◆ Required task
Express the entries as a Markdown table with the columns Row and Entry, starting at the first entry and ending at the line containing "gray cross: moved 3 px left, 2 px up", both included. Skip any blank lines.

[Saved data entries]
** Begin **
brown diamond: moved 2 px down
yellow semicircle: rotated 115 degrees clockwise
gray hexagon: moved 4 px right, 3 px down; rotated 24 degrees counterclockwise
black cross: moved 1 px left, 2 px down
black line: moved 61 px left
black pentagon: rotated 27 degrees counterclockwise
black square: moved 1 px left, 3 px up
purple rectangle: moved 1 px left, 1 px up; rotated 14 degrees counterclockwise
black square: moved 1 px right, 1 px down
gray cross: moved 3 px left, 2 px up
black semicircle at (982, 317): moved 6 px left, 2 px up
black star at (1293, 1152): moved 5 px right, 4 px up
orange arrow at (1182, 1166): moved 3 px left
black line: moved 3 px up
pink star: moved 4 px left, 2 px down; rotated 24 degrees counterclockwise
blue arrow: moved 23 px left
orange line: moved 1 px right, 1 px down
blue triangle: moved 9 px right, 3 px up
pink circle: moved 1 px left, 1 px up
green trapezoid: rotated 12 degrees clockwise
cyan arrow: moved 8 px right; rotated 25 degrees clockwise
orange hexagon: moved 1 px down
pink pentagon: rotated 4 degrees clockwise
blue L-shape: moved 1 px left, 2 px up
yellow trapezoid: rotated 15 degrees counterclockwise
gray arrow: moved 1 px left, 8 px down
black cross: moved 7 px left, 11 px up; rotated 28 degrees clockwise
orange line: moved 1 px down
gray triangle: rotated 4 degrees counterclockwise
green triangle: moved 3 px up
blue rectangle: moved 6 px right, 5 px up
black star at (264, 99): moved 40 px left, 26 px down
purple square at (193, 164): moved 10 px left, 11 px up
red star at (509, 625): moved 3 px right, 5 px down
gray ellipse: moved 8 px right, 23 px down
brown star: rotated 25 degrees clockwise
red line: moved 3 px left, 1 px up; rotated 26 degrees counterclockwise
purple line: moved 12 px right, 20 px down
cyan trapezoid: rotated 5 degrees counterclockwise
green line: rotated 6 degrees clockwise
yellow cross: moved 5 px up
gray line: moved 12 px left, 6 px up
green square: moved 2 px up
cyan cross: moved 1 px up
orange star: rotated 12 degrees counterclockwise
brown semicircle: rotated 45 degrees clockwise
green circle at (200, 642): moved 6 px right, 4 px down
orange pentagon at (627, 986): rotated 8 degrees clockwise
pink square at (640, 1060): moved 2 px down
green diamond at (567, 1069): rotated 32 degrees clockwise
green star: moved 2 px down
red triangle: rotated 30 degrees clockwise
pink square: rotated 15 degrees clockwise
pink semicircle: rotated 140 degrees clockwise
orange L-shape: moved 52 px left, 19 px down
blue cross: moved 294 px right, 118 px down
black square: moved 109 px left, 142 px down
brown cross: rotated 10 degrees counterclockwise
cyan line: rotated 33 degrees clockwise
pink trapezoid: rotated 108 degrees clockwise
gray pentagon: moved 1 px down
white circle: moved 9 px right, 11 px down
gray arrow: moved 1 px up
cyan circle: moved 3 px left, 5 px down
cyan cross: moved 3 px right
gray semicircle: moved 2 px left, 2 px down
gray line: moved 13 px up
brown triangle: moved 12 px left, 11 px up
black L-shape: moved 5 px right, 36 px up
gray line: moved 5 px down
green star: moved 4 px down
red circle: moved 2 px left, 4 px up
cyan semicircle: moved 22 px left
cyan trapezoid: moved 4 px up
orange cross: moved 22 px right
** End **
◆ In response
| Row | Entry |
|---|---|
| 1 | brown diamond: moved 2 px down |
| 2 | yellow semicircle: rotated 115 degrees clockwise |
| 3 | gray hexagon: moved 4 px right, 3 px down; rotated 24 degrees counterclockwise |
| 4 | black cross: moved 1 px left, 2 px down |
| 5 | black line: moved 61 px left |
| 6 | black pentagon: rotated 27 degrees counterclockwise |
| 7 | black square: moved 1 px left, 3 px up |
| 8 | purple rectangle: moved 1 px left, 1 px up; rotated 14 degrees counterclockwise |
| 9 | black square: moved 1 px right, 1 px down |
| 10 | gray cross: moved 3 px left, 2 px up |